Return the data exactly, with all pictures removed.

- **COLLECTED DATA**:
######

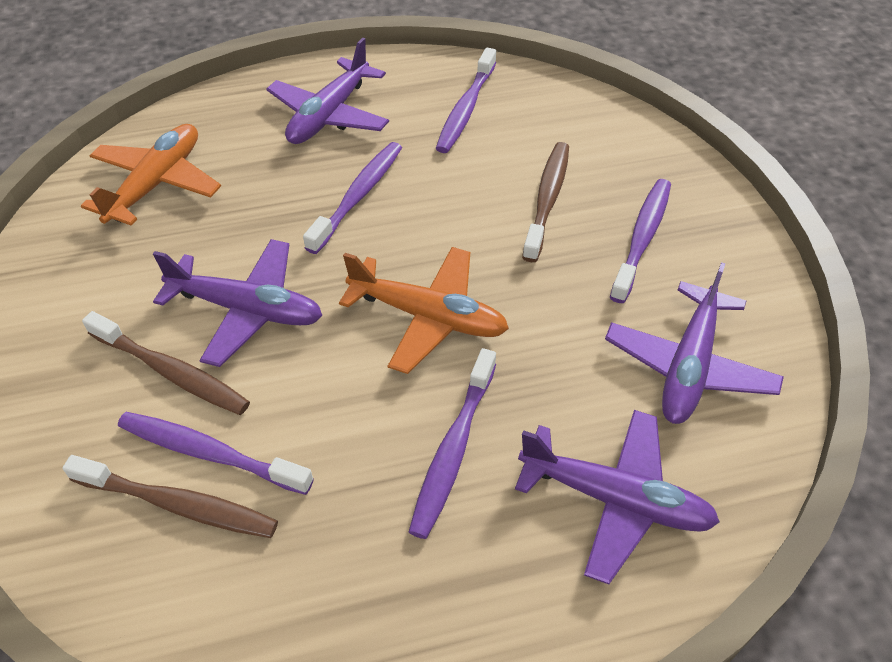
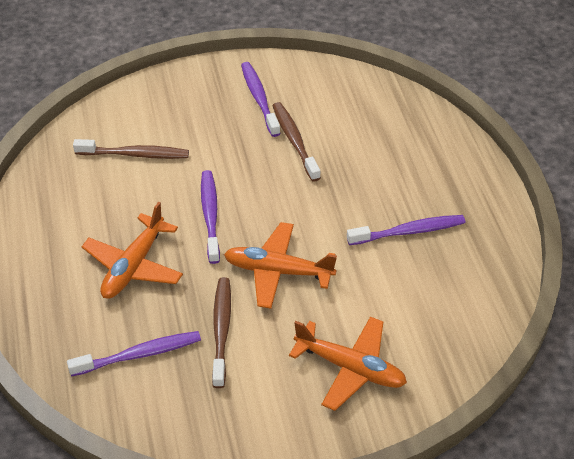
orange plane: 2 -> 3
purple plane: 4 -> 0
purple toothbrush: 5 -> 4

######

- **PROBLEM SOLUTION**:
orange plane: 2 -> 3
purple plane: 4 -> 0
purple toothbrush: 5 -> 4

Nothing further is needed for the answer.